[Exercise inputs]
* * * * *
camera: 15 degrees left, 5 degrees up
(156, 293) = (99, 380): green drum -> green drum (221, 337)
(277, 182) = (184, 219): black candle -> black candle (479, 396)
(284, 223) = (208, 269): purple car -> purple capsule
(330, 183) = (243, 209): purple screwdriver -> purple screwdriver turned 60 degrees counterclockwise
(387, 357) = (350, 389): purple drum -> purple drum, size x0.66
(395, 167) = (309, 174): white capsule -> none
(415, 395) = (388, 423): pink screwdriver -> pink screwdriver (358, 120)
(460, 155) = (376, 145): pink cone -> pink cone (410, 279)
* * * * *
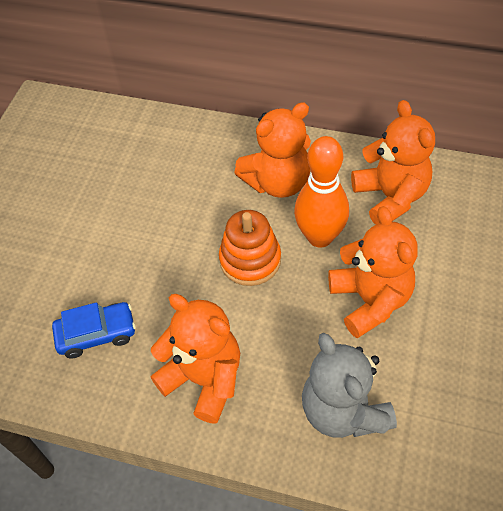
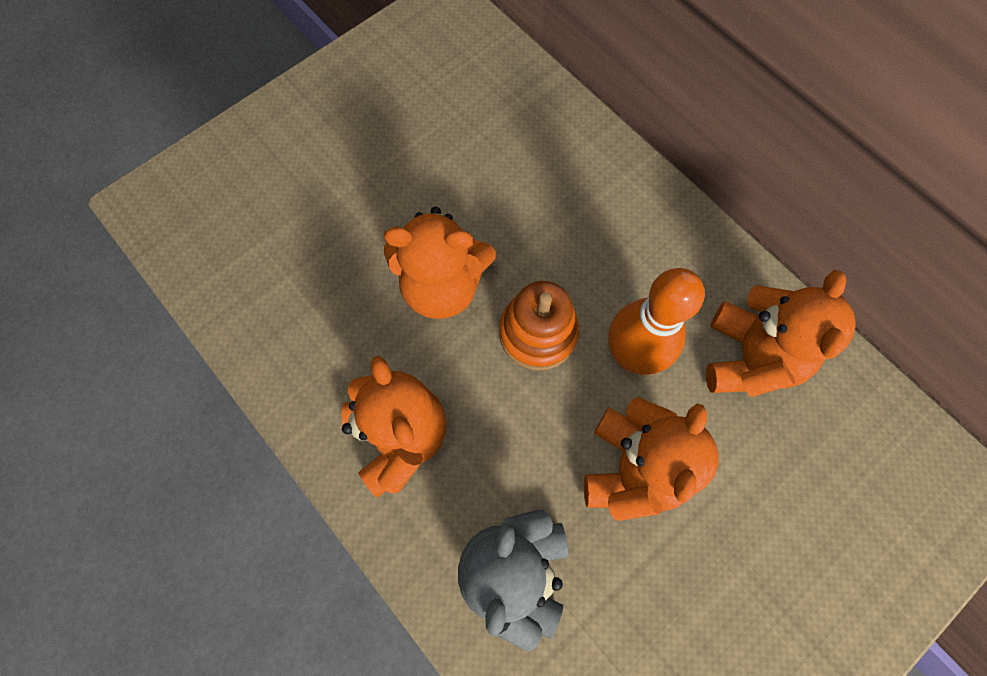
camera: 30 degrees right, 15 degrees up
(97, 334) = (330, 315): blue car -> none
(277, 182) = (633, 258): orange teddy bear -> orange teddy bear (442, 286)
* * * * *
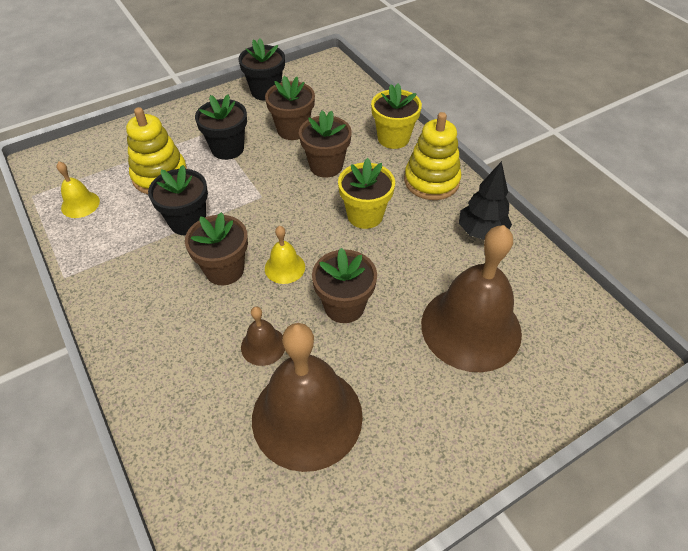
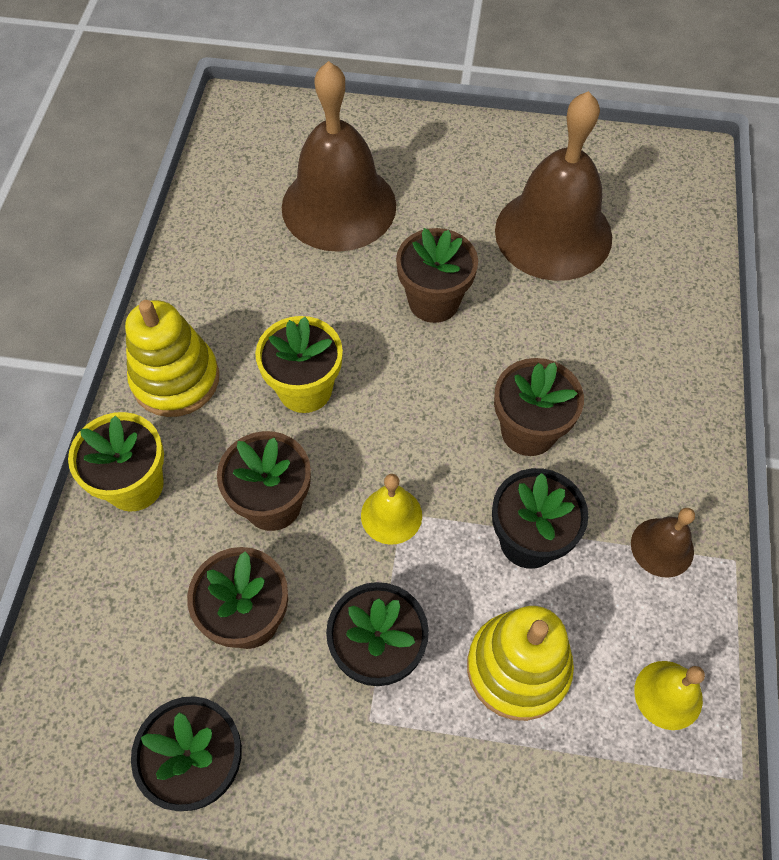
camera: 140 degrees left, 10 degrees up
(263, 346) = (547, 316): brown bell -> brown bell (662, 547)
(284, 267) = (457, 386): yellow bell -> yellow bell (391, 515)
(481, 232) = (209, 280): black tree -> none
* * * * *
[Exercise goal] Output only an exact transcription of the lines above from the one with "(387, 357) = (350, 389): purple" up to and including the one with "(460, 155) = (376, 145): pink".

[Solution for this exercise]
(387, 357) = (350, 389): purple drum -> purple drum, size x0.66
(395, 167) = (309, 174): white capsule -> none
(415, 395) = (388, 423): pink screwdriver -> pink screwdriver (358, 120)
(460, 155) = (376, 145): pink cone -> pink cone (410, 279)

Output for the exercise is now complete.